HOW TO COMPLETE THIS TASK> Where an image occurs, skip it and print the rest of the records verbatim.

INFORMATION SHOWN>
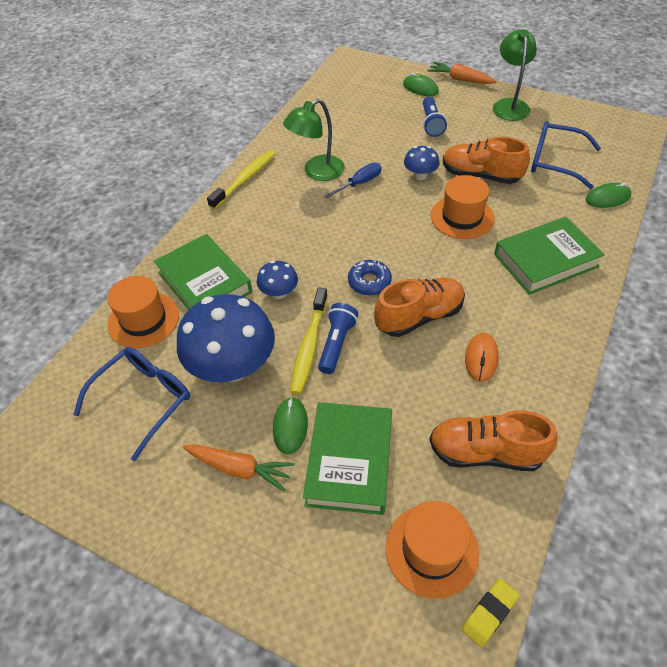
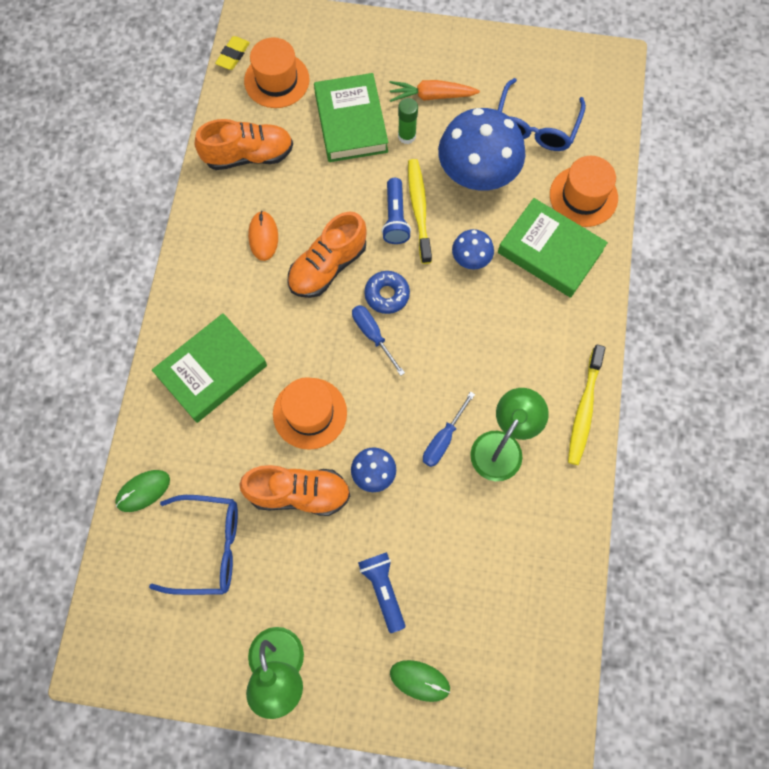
camera: 160 degrees right, 20 degrees up
(290, 426) = (407, 136): green mouse -> green glue stick
(393, 256) = (372, 335): none -> blue screwdriver
(460, 79) = (364, 723): orange carrot -> none

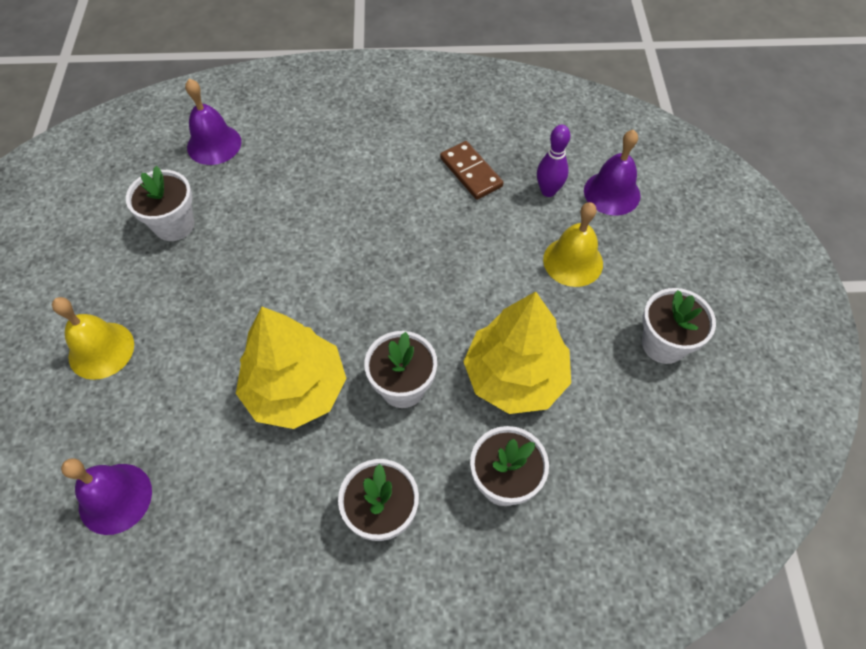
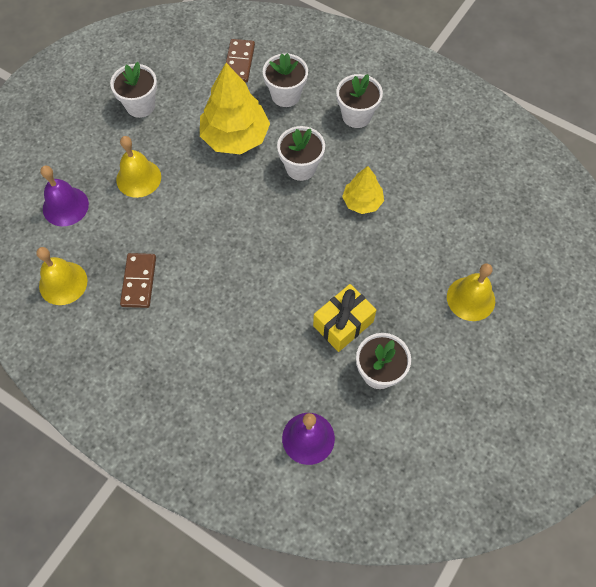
camera: 145 degrees left, 5 degrees up
(115, 498) = (493, 201): purple bell -> none
(237, 246) = (343, 324): none -> yellow gift
(296, 389) = (362, 202): yellow tree -> yellow tree, size x0.57
(537, 134) = (63, 283): none -> yellow bell
(548, 191) = (103, 233): purple bowling pin -> none
(611, 493) = (239, 62): none -> brown domino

EXPECTED ANSWER>
camera: 160 degrees right, 20 degrees up
(290, 426) = (407, 136): green mouse -> green glue stick
(393, 256) = (372, 335): none -> blue screwdriver
(460, 79) = (364, 723): orange carrot -> none

camera: 145 degrees left, 5 degrees up
(115, 498) = (493, 201): purple bell -> none
(237, 246) = (343, 324): none -> yellow gift
(296, 389) = (362, 202): yellow tree -> yellow tree, size x0.57
(537, 134) = (63, 283): none -> yellow bell
(548, 191) = (103, 233): purple bowling pin -> none
(611, 493) = (239, 62): none -> brown domino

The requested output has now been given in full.